Task statement>
In the entries below, find the line with "FAN pin SIG: D22 -> D4" and the line with "MATRIX pin CLK: D3 -> D4". Print those two and everything between them exactly, and nothing else.

Recorded information>
+++

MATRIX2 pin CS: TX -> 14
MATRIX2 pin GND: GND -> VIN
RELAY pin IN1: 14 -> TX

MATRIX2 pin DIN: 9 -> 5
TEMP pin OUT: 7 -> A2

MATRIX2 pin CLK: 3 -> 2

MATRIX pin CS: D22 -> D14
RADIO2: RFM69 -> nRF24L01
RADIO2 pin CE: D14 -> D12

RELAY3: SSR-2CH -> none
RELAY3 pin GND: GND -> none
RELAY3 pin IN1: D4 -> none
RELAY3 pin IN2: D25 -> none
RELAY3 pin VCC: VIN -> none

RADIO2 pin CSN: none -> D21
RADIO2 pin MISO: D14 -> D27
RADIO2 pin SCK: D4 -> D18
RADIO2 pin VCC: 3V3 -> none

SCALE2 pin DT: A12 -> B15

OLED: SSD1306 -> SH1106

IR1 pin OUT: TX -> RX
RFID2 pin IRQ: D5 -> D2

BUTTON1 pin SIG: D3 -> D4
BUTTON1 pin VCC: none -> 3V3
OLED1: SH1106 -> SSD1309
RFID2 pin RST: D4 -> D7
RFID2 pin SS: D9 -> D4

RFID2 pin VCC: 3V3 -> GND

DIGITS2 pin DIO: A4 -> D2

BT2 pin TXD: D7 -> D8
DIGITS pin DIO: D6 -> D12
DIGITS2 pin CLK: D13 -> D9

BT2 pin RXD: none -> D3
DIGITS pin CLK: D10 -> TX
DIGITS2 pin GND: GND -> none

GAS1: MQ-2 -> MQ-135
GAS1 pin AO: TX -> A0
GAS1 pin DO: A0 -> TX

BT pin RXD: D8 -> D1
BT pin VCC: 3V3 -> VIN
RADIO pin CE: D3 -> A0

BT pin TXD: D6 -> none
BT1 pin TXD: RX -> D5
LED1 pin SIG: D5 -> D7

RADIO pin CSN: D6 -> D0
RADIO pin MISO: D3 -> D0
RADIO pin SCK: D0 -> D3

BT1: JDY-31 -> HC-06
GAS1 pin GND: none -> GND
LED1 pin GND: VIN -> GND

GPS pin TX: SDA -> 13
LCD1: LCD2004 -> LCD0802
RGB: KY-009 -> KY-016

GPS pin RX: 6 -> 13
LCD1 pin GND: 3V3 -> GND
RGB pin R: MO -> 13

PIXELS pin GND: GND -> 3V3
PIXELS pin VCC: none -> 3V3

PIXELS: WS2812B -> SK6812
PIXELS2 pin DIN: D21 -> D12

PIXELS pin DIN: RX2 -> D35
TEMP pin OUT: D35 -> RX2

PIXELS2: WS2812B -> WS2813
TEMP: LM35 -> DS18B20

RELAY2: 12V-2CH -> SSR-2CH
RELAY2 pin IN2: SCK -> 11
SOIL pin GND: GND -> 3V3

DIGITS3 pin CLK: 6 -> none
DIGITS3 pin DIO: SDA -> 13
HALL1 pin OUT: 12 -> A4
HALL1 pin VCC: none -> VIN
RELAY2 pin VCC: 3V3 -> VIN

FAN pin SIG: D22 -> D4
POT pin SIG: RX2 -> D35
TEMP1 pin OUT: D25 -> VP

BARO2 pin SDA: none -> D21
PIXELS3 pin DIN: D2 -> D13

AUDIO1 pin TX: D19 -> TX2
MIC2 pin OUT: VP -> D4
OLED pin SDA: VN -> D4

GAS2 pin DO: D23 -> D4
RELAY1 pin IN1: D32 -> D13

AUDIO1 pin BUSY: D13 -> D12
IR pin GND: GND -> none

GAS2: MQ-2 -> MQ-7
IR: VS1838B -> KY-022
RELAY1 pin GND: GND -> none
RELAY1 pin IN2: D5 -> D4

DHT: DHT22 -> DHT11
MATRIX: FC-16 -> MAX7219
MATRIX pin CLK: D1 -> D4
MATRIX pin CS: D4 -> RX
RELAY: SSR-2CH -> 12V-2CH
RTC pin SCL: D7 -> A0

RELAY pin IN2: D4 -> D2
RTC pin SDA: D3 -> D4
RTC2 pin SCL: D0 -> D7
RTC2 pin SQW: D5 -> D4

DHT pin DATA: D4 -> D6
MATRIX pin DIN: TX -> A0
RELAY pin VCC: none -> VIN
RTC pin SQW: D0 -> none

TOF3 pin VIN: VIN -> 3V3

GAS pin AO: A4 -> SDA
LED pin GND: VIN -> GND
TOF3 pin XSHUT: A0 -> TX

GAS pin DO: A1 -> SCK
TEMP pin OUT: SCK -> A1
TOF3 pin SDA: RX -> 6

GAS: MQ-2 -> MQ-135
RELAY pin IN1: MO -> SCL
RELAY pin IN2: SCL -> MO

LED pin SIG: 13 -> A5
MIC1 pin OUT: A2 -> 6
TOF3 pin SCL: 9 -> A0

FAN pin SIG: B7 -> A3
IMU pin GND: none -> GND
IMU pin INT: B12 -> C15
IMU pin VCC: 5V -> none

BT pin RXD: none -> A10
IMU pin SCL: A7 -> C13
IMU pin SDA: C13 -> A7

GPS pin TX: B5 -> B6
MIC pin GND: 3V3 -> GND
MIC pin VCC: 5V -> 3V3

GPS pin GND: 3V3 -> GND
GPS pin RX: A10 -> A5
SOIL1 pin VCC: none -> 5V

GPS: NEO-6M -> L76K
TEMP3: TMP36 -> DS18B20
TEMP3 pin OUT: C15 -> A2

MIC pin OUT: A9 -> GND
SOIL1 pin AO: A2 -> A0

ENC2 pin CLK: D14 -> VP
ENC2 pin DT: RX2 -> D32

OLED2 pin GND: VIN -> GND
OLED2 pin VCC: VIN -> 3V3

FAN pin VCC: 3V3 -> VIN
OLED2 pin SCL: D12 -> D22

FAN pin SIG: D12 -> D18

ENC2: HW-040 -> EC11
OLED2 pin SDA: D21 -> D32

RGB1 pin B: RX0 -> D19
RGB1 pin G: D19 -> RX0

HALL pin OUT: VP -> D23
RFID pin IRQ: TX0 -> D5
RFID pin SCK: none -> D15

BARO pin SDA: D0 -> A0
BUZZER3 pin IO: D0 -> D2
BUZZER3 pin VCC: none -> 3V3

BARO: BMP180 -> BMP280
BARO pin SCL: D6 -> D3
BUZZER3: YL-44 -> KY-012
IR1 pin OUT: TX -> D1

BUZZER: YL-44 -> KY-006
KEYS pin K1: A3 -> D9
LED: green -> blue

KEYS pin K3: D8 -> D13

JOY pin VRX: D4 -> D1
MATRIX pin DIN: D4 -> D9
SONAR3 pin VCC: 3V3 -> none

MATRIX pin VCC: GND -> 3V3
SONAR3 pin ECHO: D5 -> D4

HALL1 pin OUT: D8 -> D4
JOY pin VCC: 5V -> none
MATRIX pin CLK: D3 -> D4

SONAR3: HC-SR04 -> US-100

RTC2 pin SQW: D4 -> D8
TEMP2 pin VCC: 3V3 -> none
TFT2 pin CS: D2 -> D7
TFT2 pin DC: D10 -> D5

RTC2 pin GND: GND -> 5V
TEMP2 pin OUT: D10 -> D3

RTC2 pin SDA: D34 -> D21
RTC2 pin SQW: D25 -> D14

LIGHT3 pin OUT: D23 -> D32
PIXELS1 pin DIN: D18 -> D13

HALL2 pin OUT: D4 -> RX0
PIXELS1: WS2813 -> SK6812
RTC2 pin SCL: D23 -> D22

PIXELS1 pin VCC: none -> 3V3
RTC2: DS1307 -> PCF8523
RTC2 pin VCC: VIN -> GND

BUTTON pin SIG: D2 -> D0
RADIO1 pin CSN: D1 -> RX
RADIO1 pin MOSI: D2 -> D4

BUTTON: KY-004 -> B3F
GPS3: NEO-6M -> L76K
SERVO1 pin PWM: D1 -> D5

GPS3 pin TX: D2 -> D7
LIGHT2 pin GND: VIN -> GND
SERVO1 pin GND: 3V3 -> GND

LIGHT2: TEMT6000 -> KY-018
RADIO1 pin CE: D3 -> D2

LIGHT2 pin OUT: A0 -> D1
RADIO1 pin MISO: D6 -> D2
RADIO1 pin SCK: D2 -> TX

+++

Exercise output>
FAN pin SIG: D22 -> D4
POT pin SIG: RX2 -> D35
TEMP1 pin OUT: D25 -> VP

BARO2 pin SDA: none -> D21
PIXELS3 pin DIN: D2 -> D13

AUDIO1 pin TX: D19 -> TX2
MIC2 pin OUT: VP -> D4
OLED pin SDA: VN -> D4

GAS2 pin DO: D23 -> D4
RELAY1 pin IN1: D32 -> D13

AUDIO1 pin BUSY: D13 -> D12
IR pin GND: GND -> none

GAS2: MQ-2 -> MQ-7
IR: VS1838B -> KY-022
RELAY1 pin GND: GND -> none
RELAY1 pin IN2: D5 -> D4

DHT: DHT22 -> DHT11
MATRIX: FC-16 -> MAX7219
MATRIX pin CLK: D1 -> D4
MATRIX pin CS: D4 -> RX
RELAY: SSR-2CH -> 12V-2CH
RTC pin SCL: D7 -> A0

RELAY pin IN2: D4 -> D2
RTC pin SDA: D3 -> D4
RTC2 pin SCL: D0 -> D7
RTC2 pin SQW: D5 -> D4

DHT pin DATA: D4 -> D6
MATRIX pin DIN: TX -> A0
RELAY pin VCC: none -> VIN
RTC pin SQW: D0 -> none

TOF3 pin VIN: VIN -> 3V3

GAS pin AO: A4 -> SDA
LED pin GND: VIN -> GND
TOF3 pin XSHUT: A0 -> TX

GAS pin DO: A1 -> SCK
TEMP pin OUT: SCK -> A1
TOF3 pin SDA: RX -> 6

GAS: MQ-2 -> MQ-135
RELAY pin IN1: MO -> SCL
RELAY pin IN2: SCL -> MO

LED pin SIG: 13 -> A5
MIC1 pin OUT: A2 -> 6
TOF3 pin SCL: 9 -> A0

FAN pin SIG: B7 -> A3
IMU pin GND: none -> GND
IMU pin INT: B12 -> C15
IMU pin VCC: 5V -> none

BT pin RXD: none -> A10
IMU pin SCL: A7 -> C13
IMU pin SDA: C13 -> A7

GPS pin TX: B5 -> B6
MIC pin GND: 3V3 -> GND
MIC pin VCC: 5V -> 3V3

GPS pin GND: 3V3 -> GND
GPS pin RX: A10 -> A5
SOIL1 pin VCC: none -> 5V

GPS: NEO-6M -> L76K
TEMP3: TMP36 -> DS18B20
TEMP3 pin OUT: C15 -> A2

MIC pin OUT: A9 -> GND
SOIL1 pin AO: A2 -> A0

ENC2 pin CLK: D14 -> VP
ENC2 pin DT: RX2 -> D32

OLED2 pin GND: VIN -> GND
OLED2 pin VCC: VIN -> 3V3

FAN pin VCC: 3V3 -> VIN
OLED2 pin SCL: D12 -> D22

FAN pin SIG: D12 -> D18

ENC2: HW-040 -> EC11
OLED2 pin SDA: D21 -> D32

RGB1 pin B: RX0 -> D19
RGB1 pin G: D19 -> RX0

HALL pin OUT: VP -> D23
RFID pin IRQ: TX0 -> D5
RFID pin SCK: none -> D15

BARO pin SDA: D0 -> A0
BUZZER3 pin IO: D0 -> D2
BUZZER3 pin VCC: none -> 3V3

BARO: BMP180 -> BMP280
BARO pin SCL: D6 -> D3
BUZZER3: YL-44 -> KY-012
IR1 pin OUT: TX -> D1

BUZZER: YL-44 -> KY-006
KEYS pin K1: A3 -> D9
LED: green -> blue

KEYS pin K3: D8 -> D13

JOY pin VRX: D4 -> D1
MATRIX pin DIN: D4 -> D9
SONAR3 pin VCC: 3V3 -> none

MATRIX pin VCC: GND -> 3V3
SONAR3 pin ECHO: D5 -> D4

HALL1 pin OUT: D8 -> D4
JOY pin VCC: 5V -> none
MATRIX pin CLK: D3 -> D4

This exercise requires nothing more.